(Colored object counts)
==========

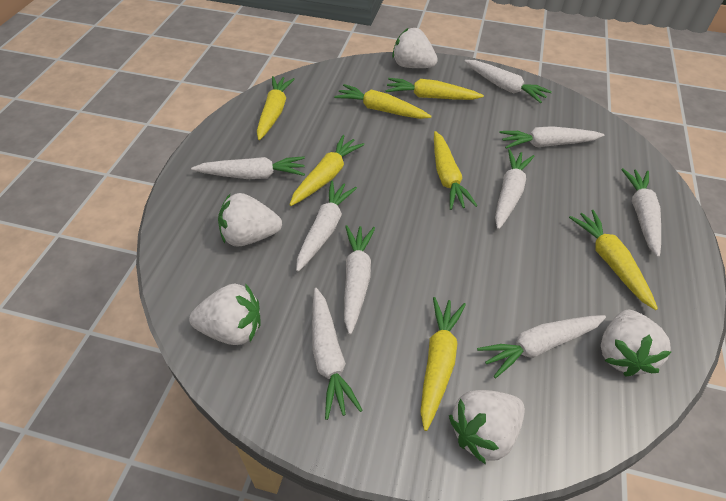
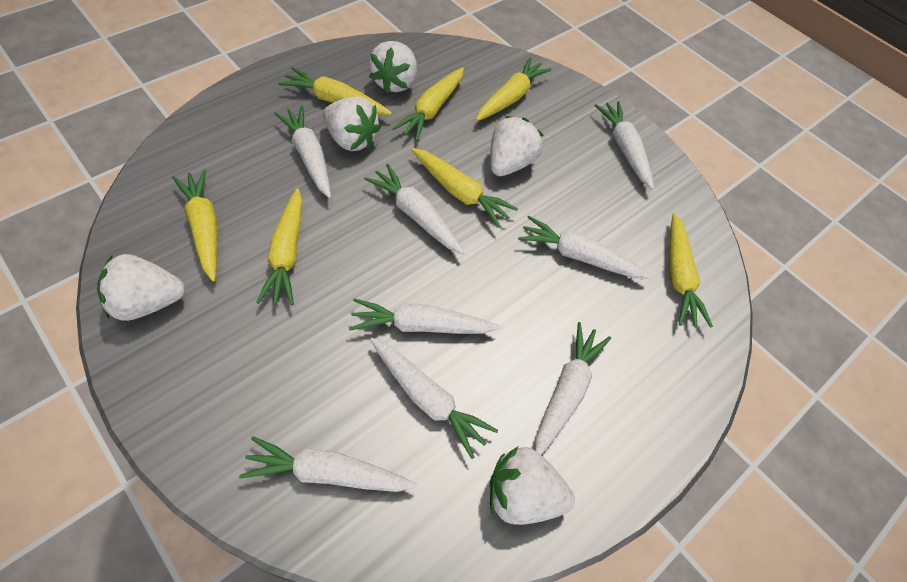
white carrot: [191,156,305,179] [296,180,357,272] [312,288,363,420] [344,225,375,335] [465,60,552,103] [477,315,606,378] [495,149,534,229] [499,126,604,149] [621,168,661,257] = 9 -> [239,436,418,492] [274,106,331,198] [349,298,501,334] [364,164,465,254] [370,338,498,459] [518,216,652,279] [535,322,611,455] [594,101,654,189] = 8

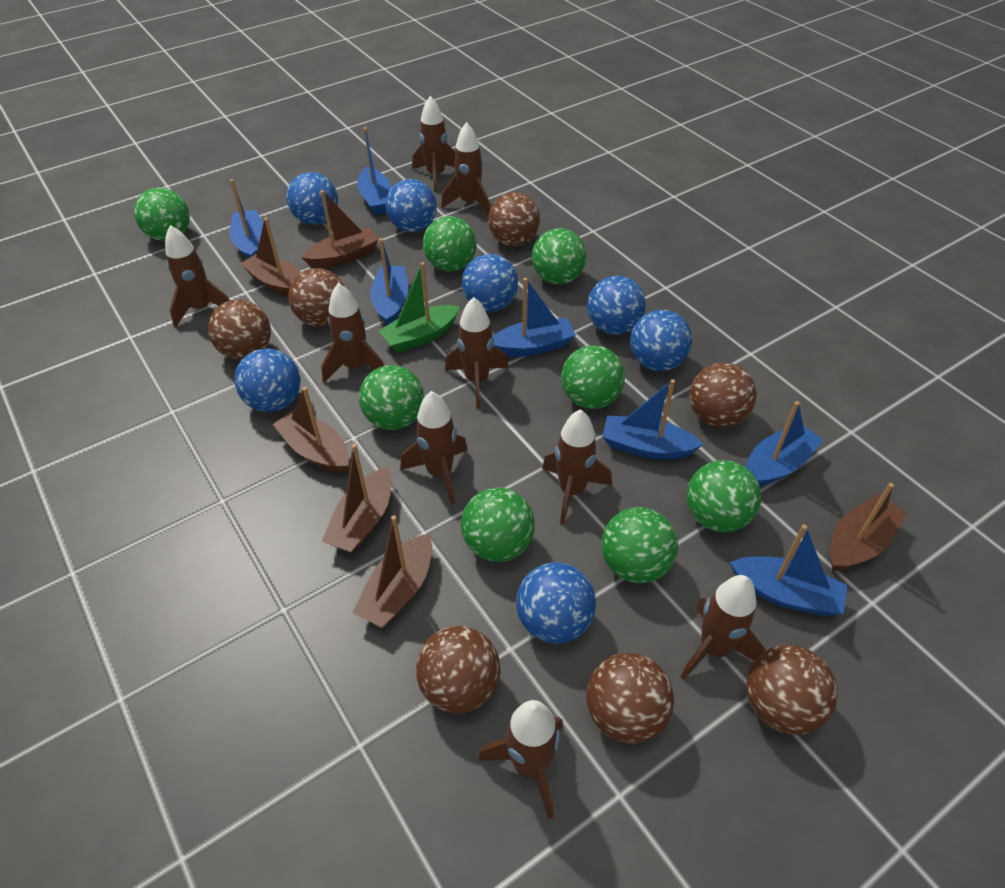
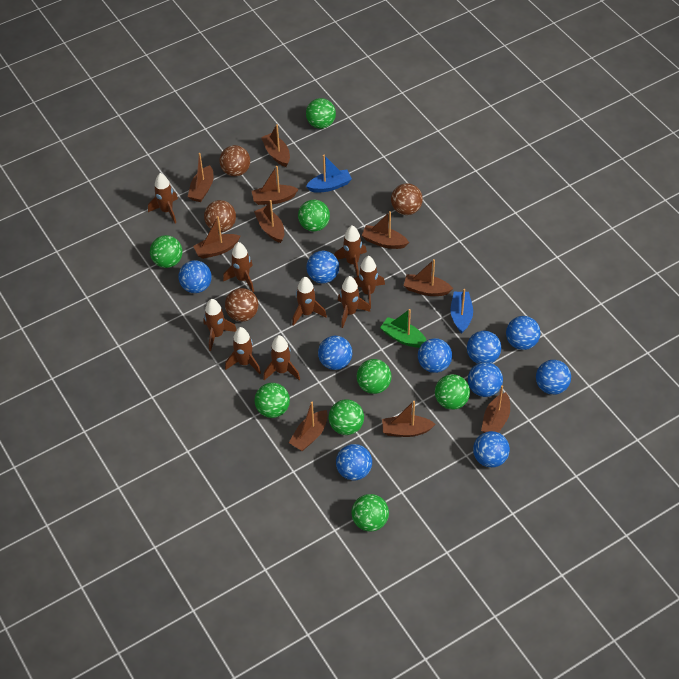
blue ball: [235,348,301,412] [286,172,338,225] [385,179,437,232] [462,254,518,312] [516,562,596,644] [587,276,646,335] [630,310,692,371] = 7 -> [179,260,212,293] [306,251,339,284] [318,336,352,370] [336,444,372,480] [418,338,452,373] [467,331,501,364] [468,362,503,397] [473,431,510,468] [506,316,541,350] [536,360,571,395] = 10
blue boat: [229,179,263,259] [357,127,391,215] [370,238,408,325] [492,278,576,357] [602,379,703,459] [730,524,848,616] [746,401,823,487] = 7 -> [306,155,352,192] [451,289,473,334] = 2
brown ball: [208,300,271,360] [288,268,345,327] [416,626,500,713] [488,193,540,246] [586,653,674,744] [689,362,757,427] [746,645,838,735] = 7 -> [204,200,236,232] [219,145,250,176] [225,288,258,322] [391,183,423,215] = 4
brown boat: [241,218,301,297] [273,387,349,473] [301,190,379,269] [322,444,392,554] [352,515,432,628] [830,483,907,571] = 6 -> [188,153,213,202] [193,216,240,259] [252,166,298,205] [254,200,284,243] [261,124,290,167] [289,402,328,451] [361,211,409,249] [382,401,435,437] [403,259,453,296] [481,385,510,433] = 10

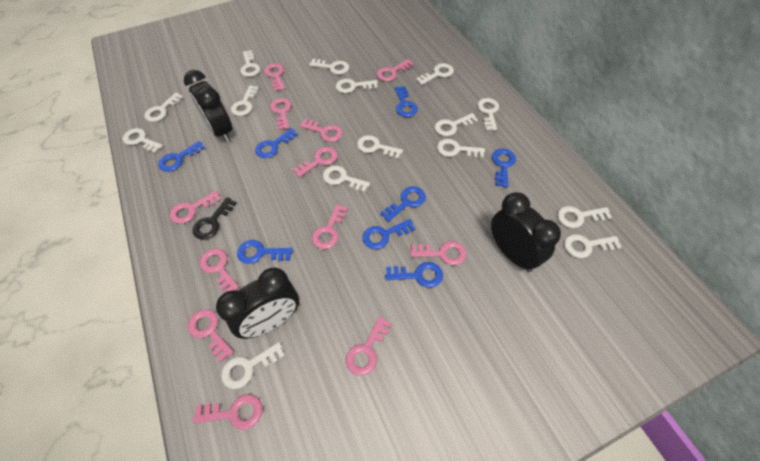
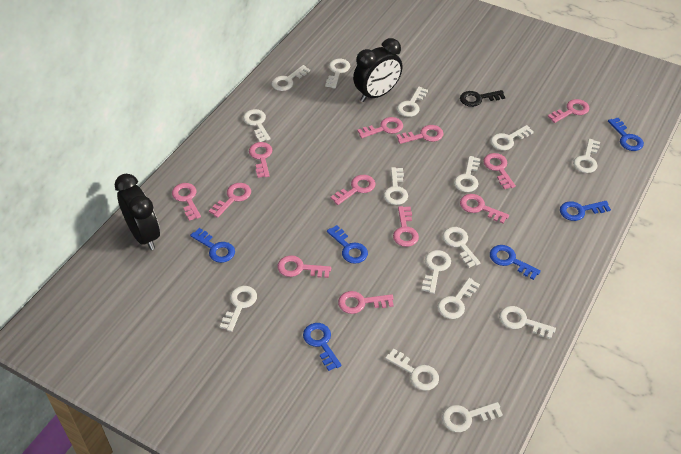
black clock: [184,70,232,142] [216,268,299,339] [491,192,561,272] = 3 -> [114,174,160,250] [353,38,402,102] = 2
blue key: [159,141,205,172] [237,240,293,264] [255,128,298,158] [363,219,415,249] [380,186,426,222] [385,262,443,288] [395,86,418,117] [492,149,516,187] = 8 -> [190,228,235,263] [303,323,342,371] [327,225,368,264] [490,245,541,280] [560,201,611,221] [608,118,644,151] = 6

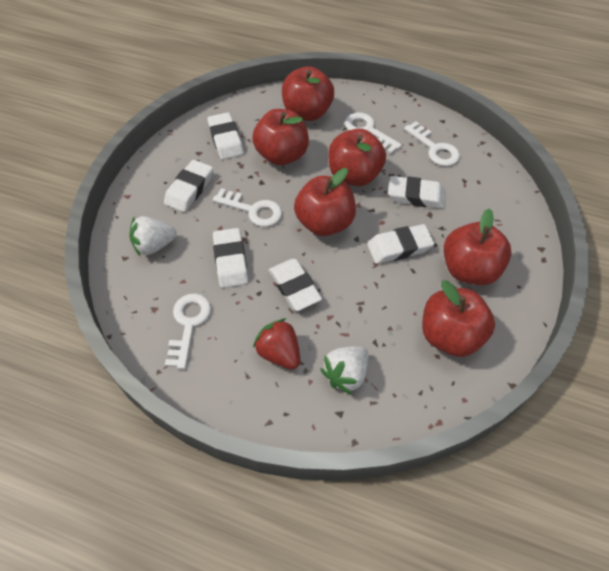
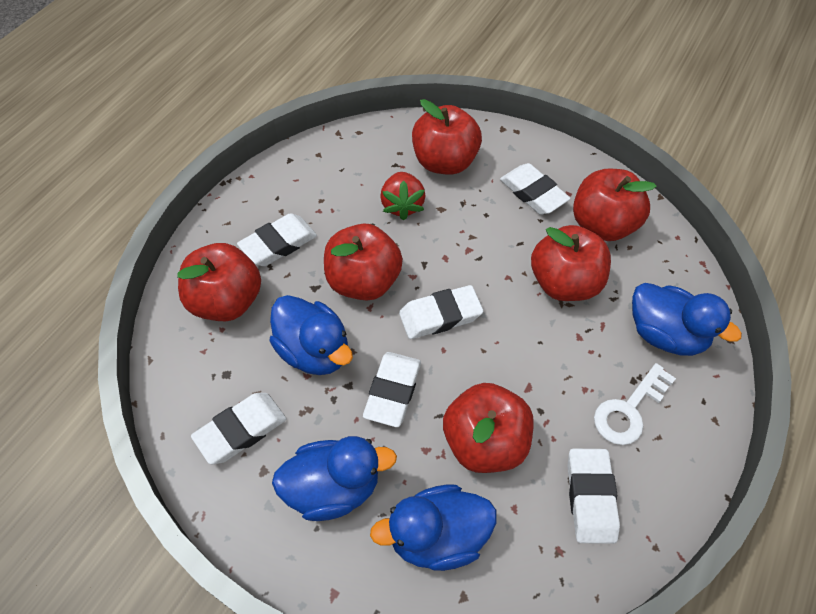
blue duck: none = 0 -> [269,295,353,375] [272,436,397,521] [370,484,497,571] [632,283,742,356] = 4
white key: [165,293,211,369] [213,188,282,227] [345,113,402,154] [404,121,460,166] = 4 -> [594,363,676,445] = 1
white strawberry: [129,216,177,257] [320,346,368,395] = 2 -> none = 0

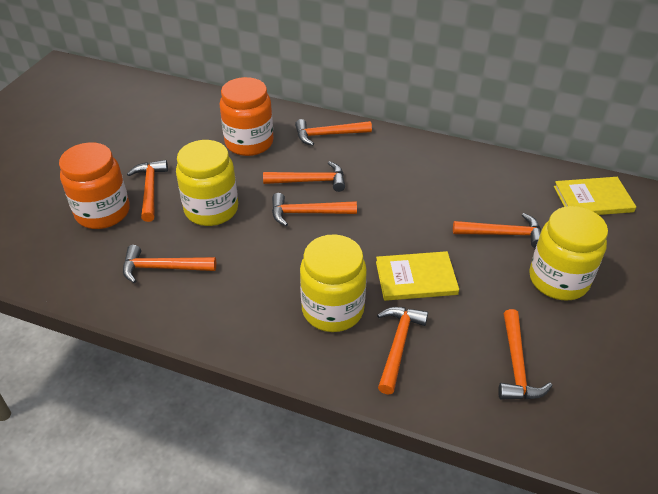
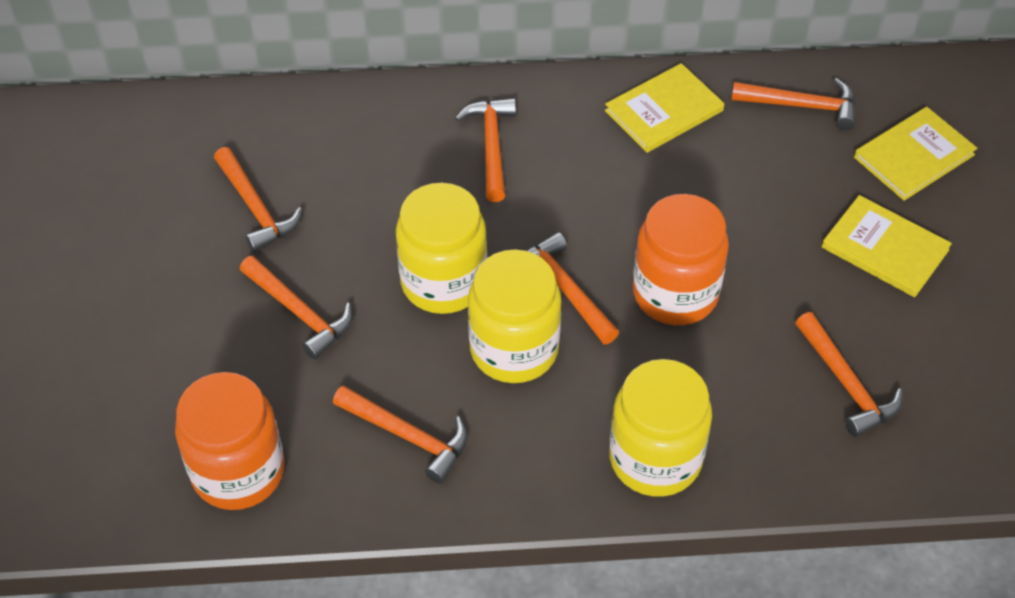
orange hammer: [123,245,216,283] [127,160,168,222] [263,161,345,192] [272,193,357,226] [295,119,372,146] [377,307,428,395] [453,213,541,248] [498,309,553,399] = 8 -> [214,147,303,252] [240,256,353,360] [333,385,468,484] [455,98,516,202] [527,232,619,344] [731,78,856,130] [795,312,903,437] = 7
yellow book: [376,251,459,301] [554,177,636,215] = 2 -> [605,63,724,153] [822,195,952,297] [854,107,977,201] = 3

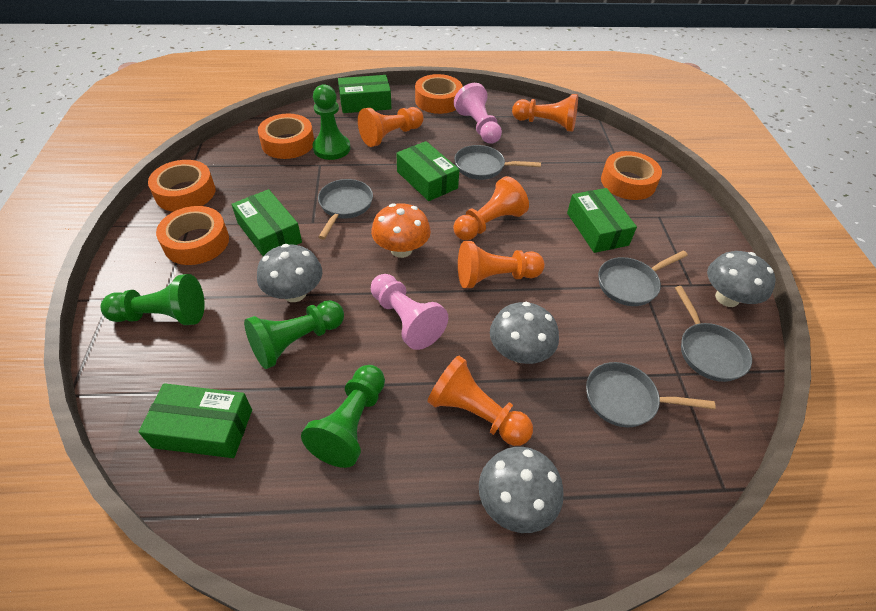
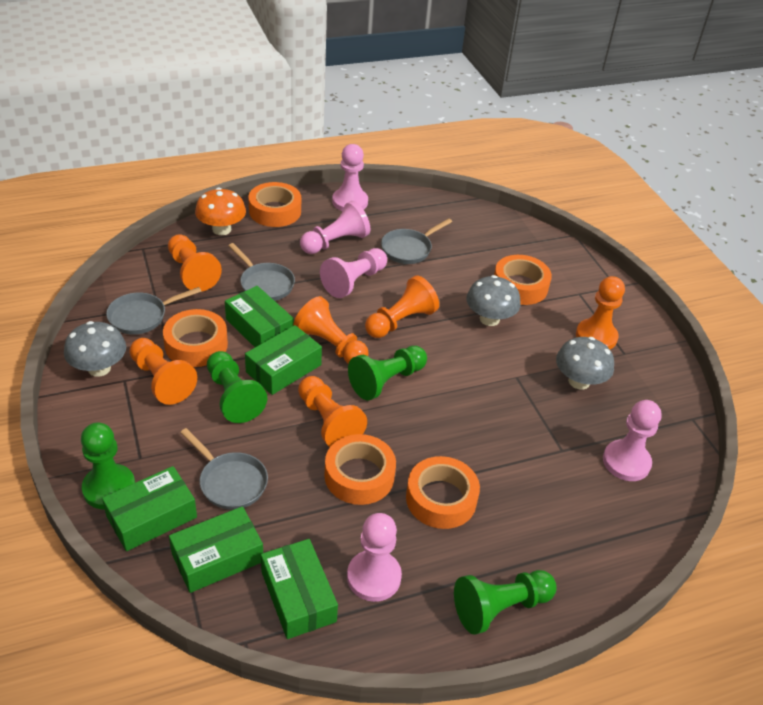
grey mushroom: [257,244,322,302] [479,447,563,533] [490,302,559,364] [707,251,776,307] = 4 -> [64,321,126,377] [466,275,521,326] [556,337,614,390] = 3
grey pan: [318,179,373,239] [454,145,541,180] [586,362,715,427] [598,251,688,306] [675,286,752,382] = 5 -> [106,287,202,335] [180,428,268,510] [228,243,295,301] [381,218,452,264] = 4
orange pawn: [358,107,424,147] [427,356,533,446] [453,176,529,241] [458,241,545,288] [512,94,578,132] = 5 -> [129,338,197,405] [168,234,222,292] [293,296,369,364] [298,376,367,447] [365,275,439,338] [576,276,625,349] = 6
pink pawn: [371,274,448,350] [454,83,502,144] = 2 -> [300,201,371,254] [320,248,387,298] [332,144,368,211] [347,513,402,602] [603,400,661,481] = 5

==========

■ **What is being asked**:
Using the data above, which lines fall from the one with "blue boat: [229,179,263,259]" through the one with "white strawberry: [129,216,177,257]"? Repeat them exactly, ends included, minus any pictures.

■ **Result**:
blue boat: [229,179,263,259] [357,127,391,215] [370,238,408,325] [492,278,576,357] [602,379,703,459] [730,524,848,616] [746,401,823,487] = 7 -> [306,155,352,192] [451,289,473,334] = 2
brown ball: [208,300,271,360] [288,268,345,327] [416,626,500,713] [488,193,540,246] [586,653,674,744] [689,362,757,427] [746,645,838,735] = 7 -> [204,200,236,232] [219,145,250,176] [225,288,258,322] [391,183,423,215] = 4
brown boat: [241,218,301,297] [273,387,349,473] [301,190,379,269] [322,444,392,554] [352,515,432,628] [830,483,907,571] = 6 -> [188,153,213,202] [193,216,240,259] [252,166,298,205] [254,200,284,243] [261,124,290,167] [289,402,328,451] [361,211,409,249] [382,401,435,437] [403,259,453,296] [481,385,510,433] = 10

black clock: [184,70,232,142] [216,268,299,339] [491,192,561,272] = 3 -> [114,174,160,250] [353,38,402,102] = 2
blue key: [159,141,205,172] [237,240,293,264] [255,128,298,158] [363,219,415,249] [380,186,426,222] [385,262,443,288] [395,86,418,117] [492,149,516,187] = 8 -> [190,228,235,263] [303,323,342,371] [327,225,368,264] [490,245,541,280] [560,201,611,221] [608,118,644,151] = 6

blue duck: none = 0 -> [269,295,353,375] [272,436,397,521] [370,484,497,571] [632,283,742,356] = 4
white key: [165,293,211,369] [213,188,282,227] [345,113,402,154] [404,121,460,166] = 4 -> [594,363,676,445] = 1
white strawberry: [129,216,177,257] [320,346,368,395] = 2 -> none = 0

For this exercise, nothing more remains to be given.